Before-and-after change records
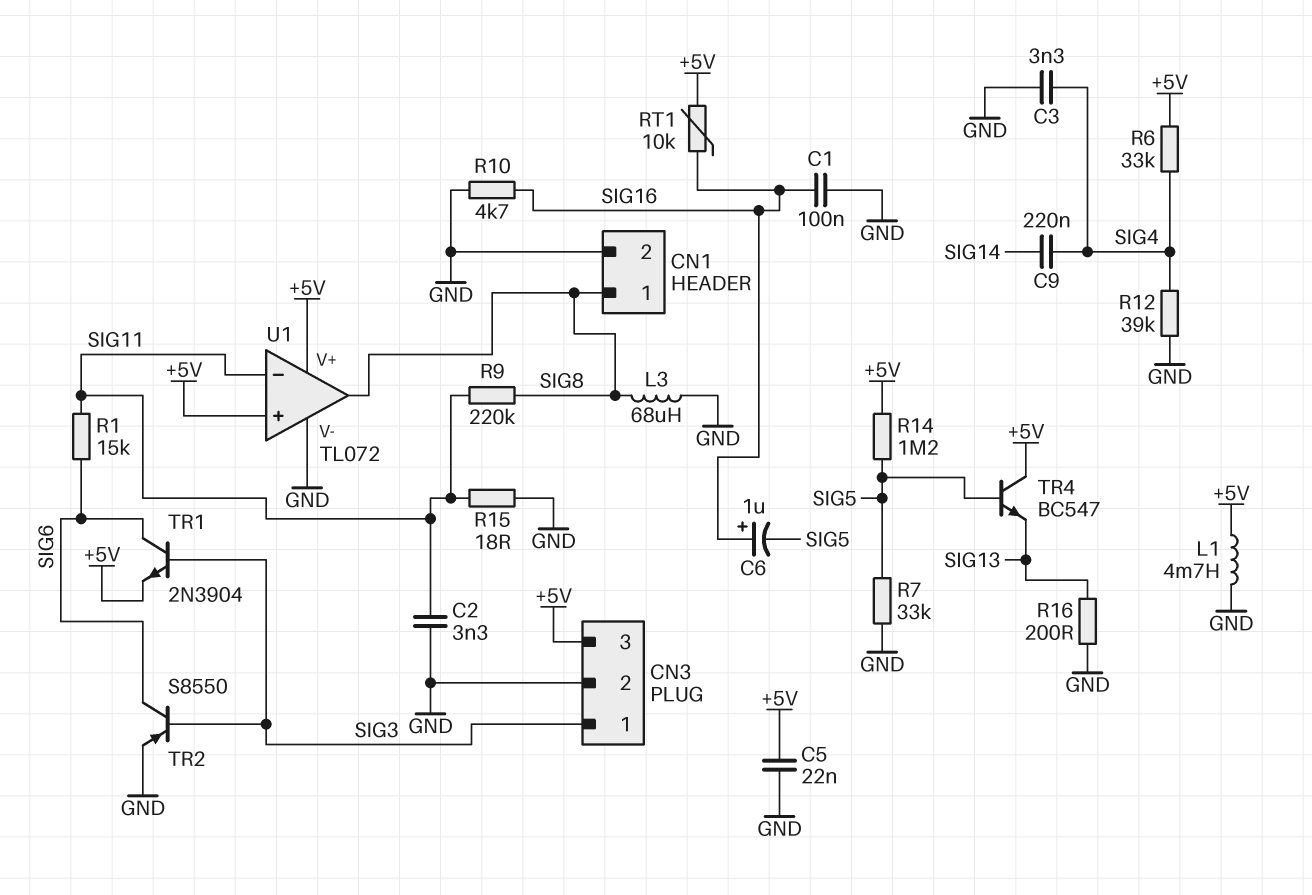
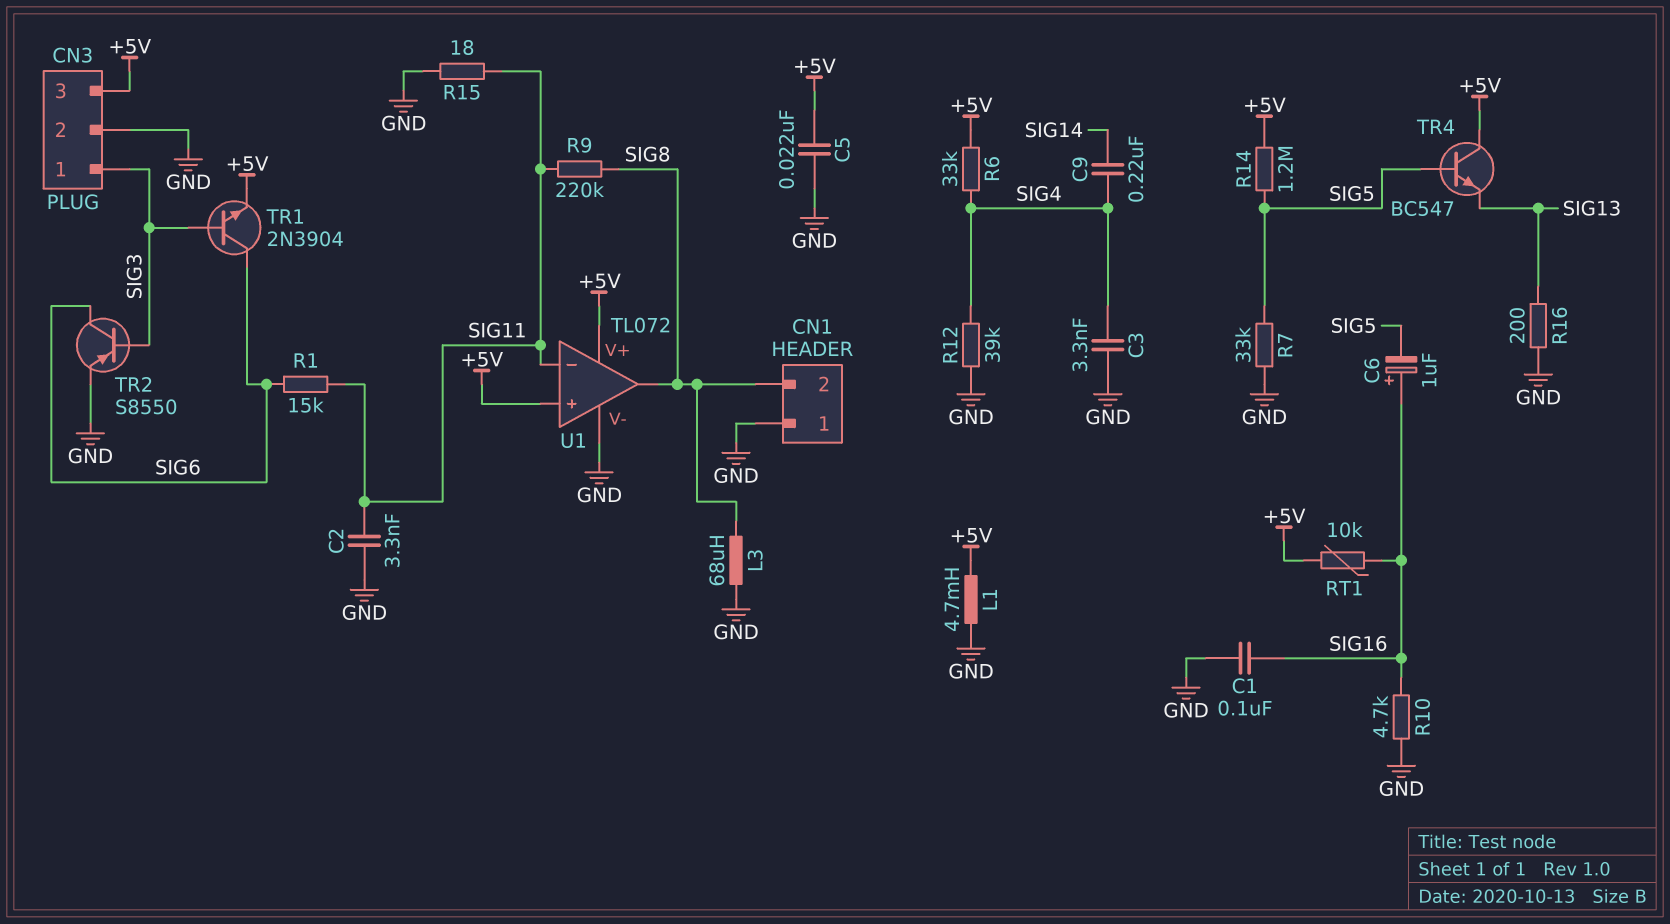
CN1 pin 1: SIG8 -> GND
CN1 pin 2: GND -> SIG8

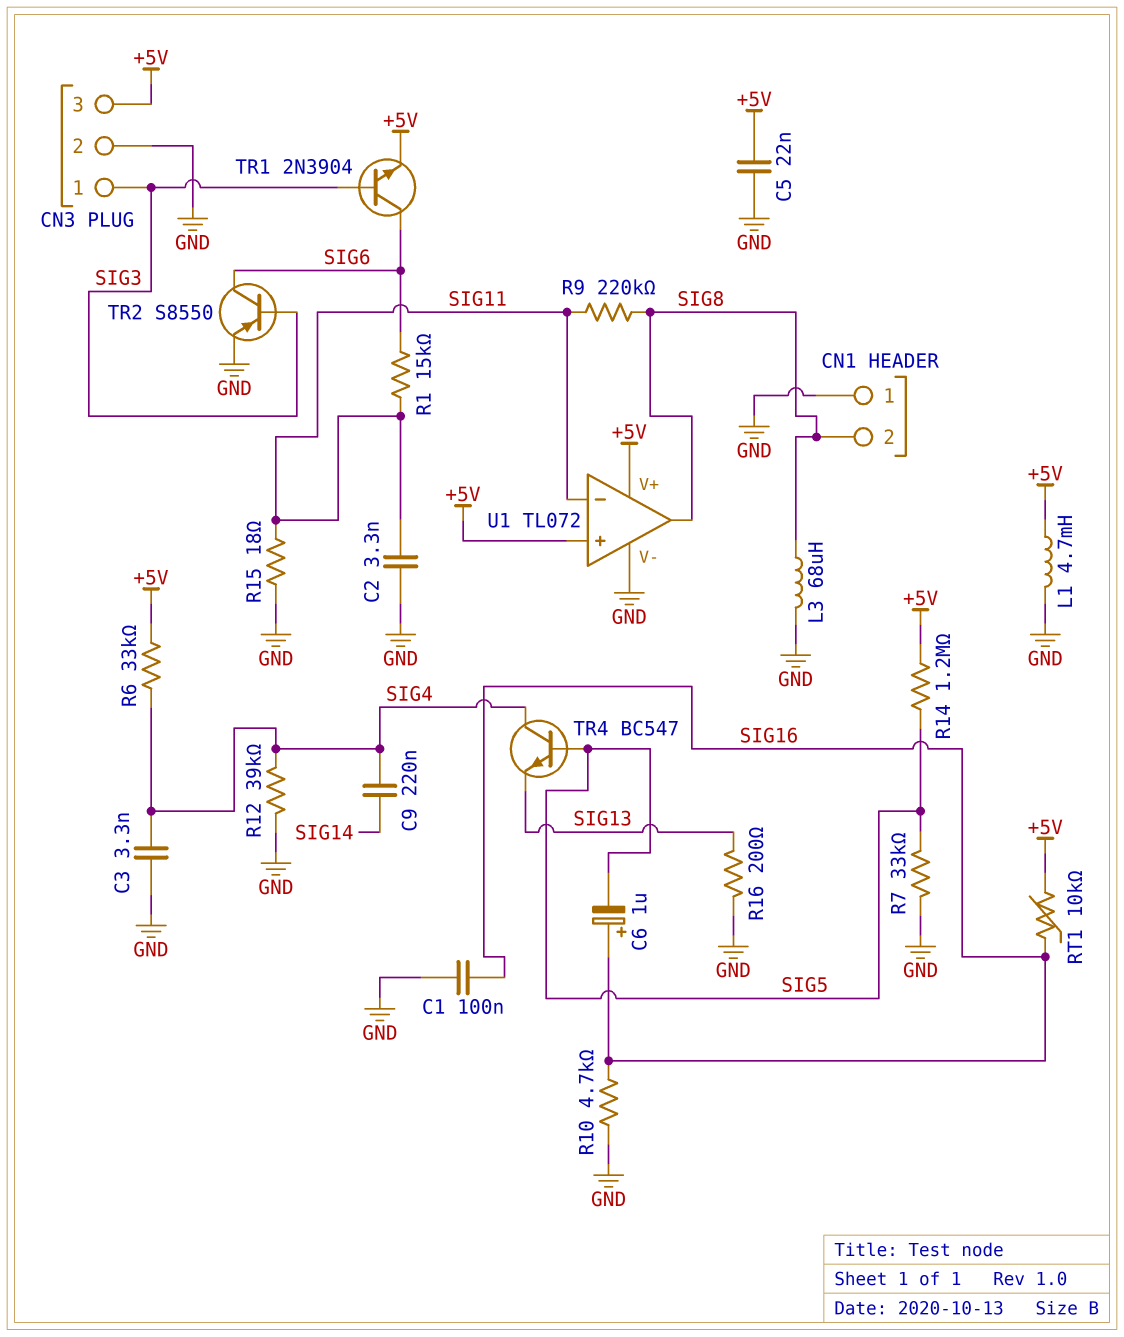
TR4: NPN BC547 (B SIG5, C +5V, E SIG13) -> NPN BC547 (B SIG5, C SIG4, E SIG13)

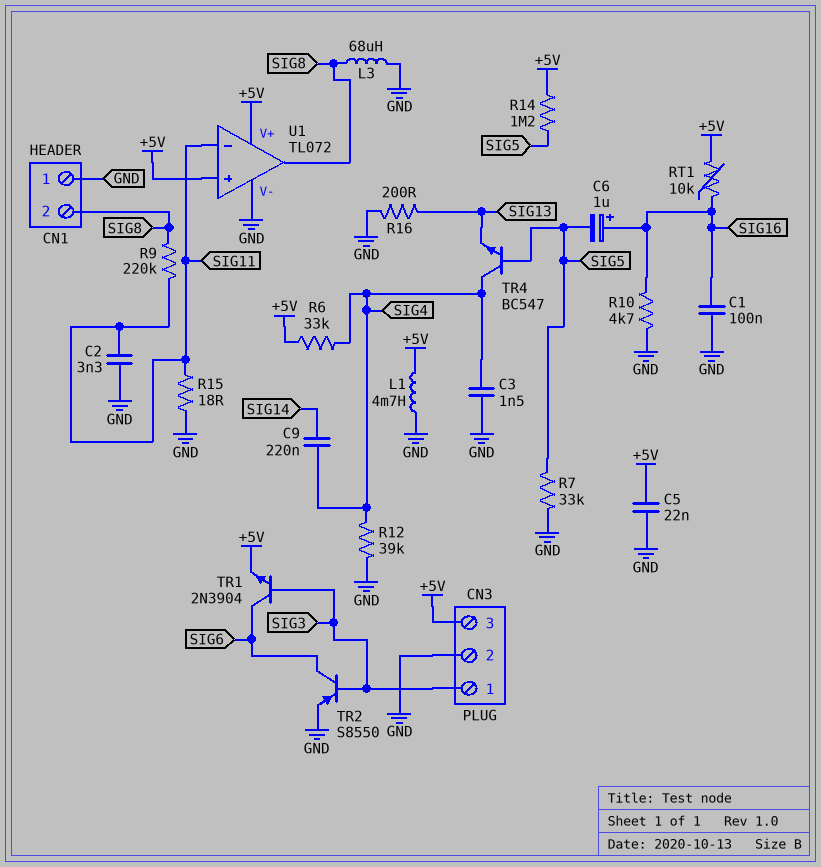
C3: 3.3nF (GND, SIG4) -> 1.5nF (GND, SIG4)
R1: 15k (SIG6, SIG11) -> none

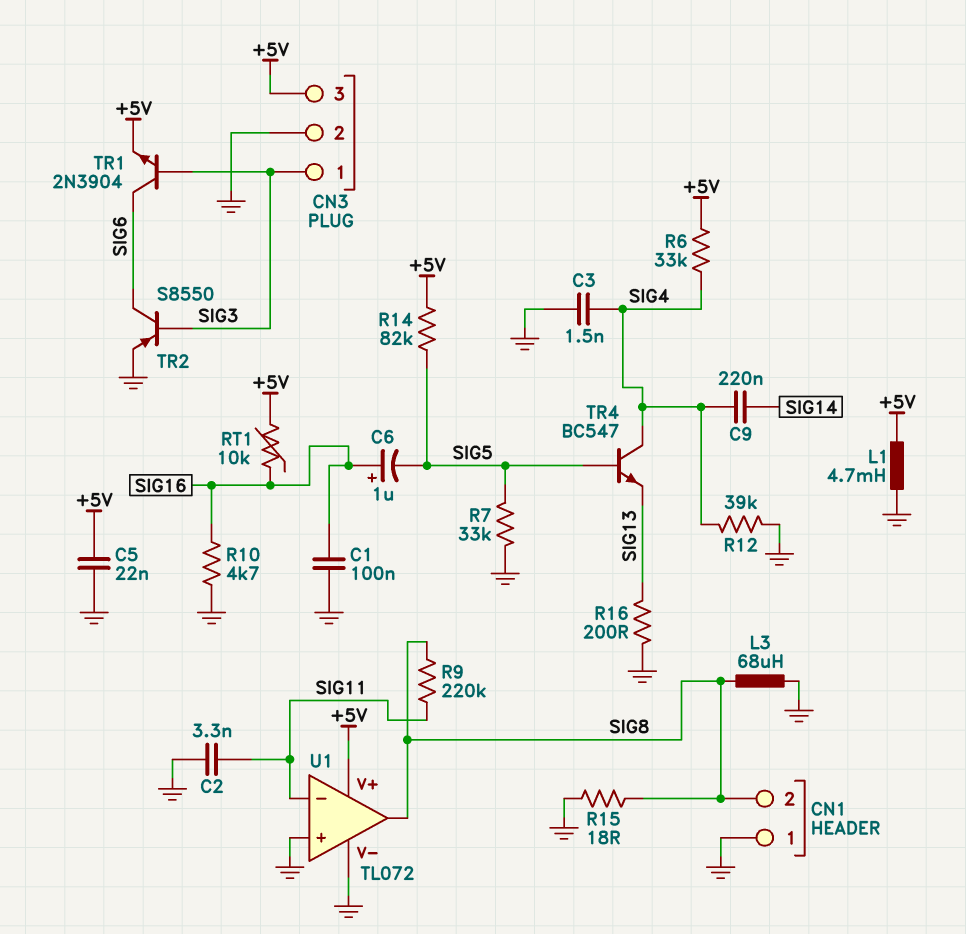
R14: 1.2M (+5V, SIG5) -> 82k (+5V, SIG5)
R15: 18 (GND, SIG11) -> 18 (GND, SIG8)
U1 pin in+: +5V -> GND

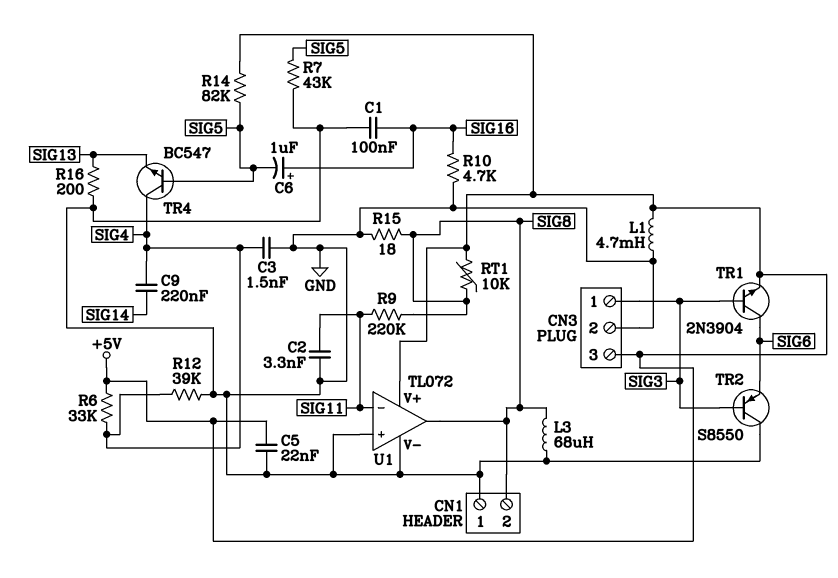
R7: 33k (GND, SIG5) -> 43k (GND, SIG5)
RT1: 10k (+5V, SIG16) -> 10k (+5V, SIG8)
TR2: PNP S8550 (B SIG3, C SIG6, E GND) -> PNP S8550 (B SIG3, C GND, E SIG6)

> [Problem to solve]: Exclude the images, then output the data above word for word.

> [Exercise output]:
CN1 pin 1: SIG8 -> GND
CN1 pin 2: GND -> SIG8

TR4: NPN BC547 (B SIG5, C +5V, E SIG13) -> NPN BC547 (B SIG5, C SIG4, E SIG13)

C3: 3.3nF (GND, SIG4) -> 1.5nF (GND, SIG4)
R1: 15k (SIG6, SIG11) -> none

R14: 1.2M (+5V, SIG5) -> 82k (+5V, SIG5)
R15: 18 (GND, SIG11) -> 18 (GND, SIG8)
U1 pin in+: +5V -> GND

R7: 33k (GND, SIG5) -> 43k (GND, SIG5)
RT1: 10k (+5V, SIG16) -> 10k (+5V, SIG8)
TR2: PNP S8550 (B SIG3, C SIG6, E GND) -> PNP S8550 (B SIG3, C GND, E SIG6)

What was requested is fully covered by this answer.